### GOAL OF THE EXERCISE
Repeat only the lines below from the one containing "(656, 409) = (822, 207): black truck -> none" through the one containing "(699, 340) = (714, 148): red", inclusive, exactly as written.

### DATA SUPPLIED
######
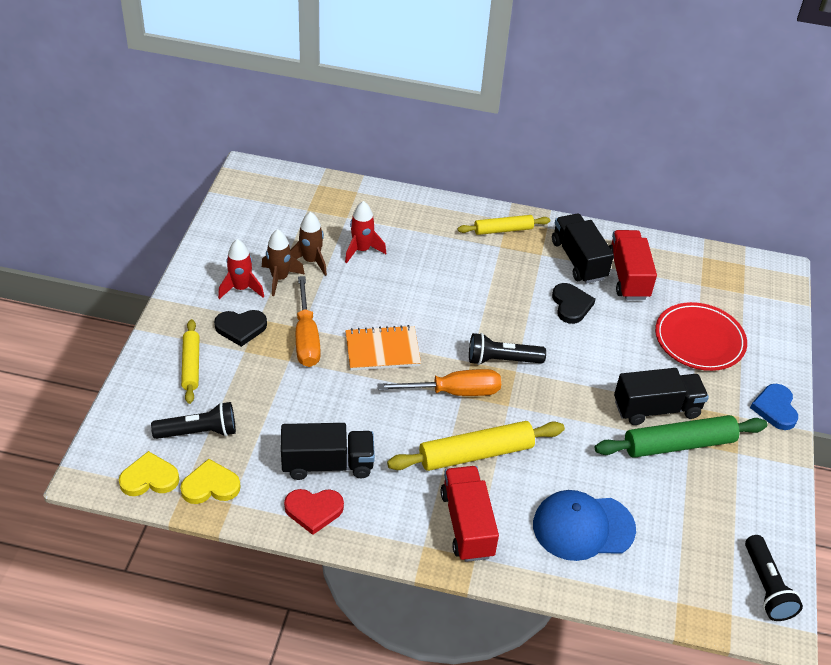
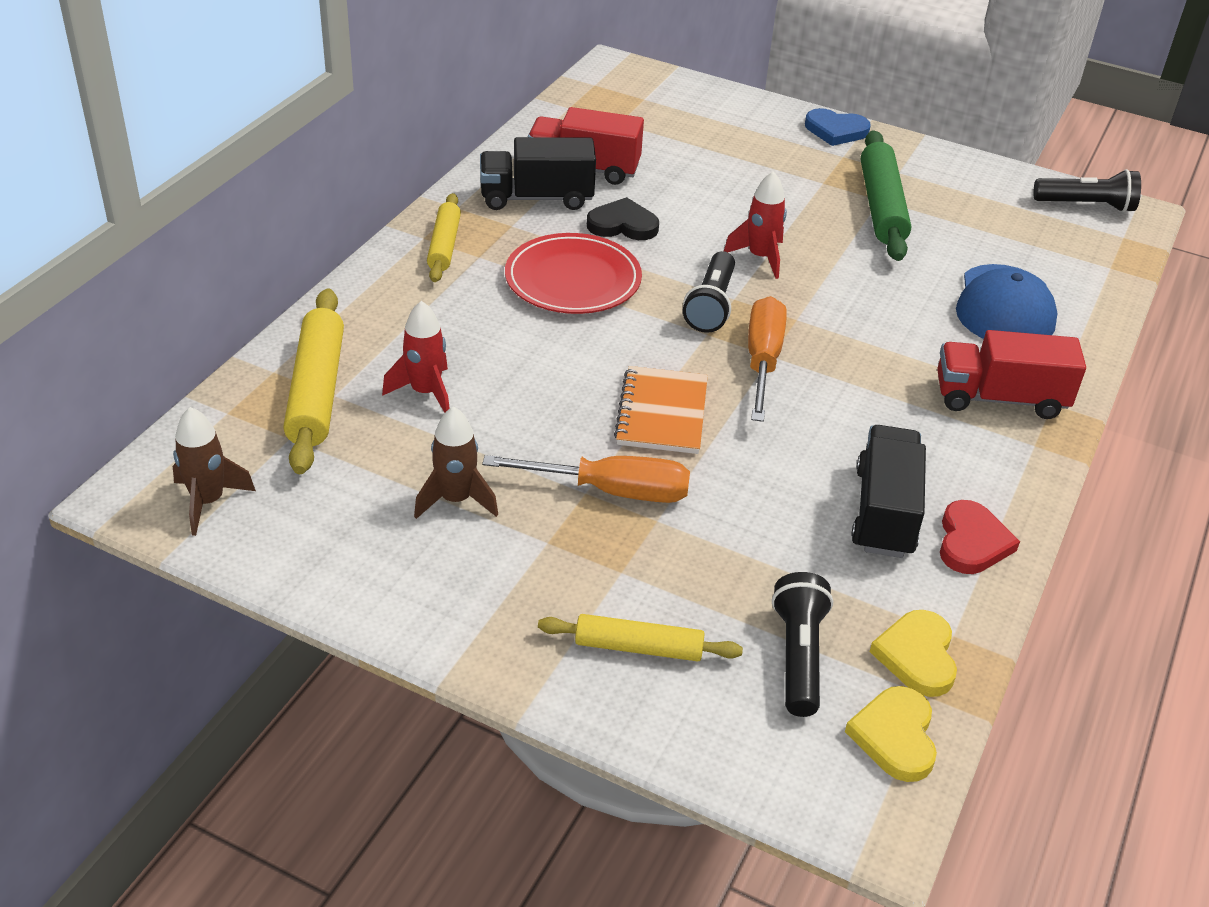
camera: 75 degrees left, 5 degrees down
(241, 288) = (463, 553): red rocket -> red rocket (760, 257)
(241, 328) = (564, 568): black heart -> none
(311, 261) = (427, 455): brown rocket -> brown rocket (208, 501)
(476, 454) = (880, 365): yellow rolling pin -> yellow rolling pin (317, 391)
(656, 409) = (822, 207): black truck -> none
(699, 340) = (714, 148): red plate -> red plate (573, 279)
######
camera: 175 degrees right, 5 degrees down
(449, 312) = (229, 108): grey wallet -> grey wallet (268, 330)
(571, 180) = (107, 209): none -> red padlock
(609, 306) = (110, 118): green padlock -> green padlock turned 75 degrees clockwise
######
### EXERCISE SOLUTION
(656, 409) = (822, 207): black truck -> none
(699, 340) = (714, 148): red plate -> red plate (573, 279)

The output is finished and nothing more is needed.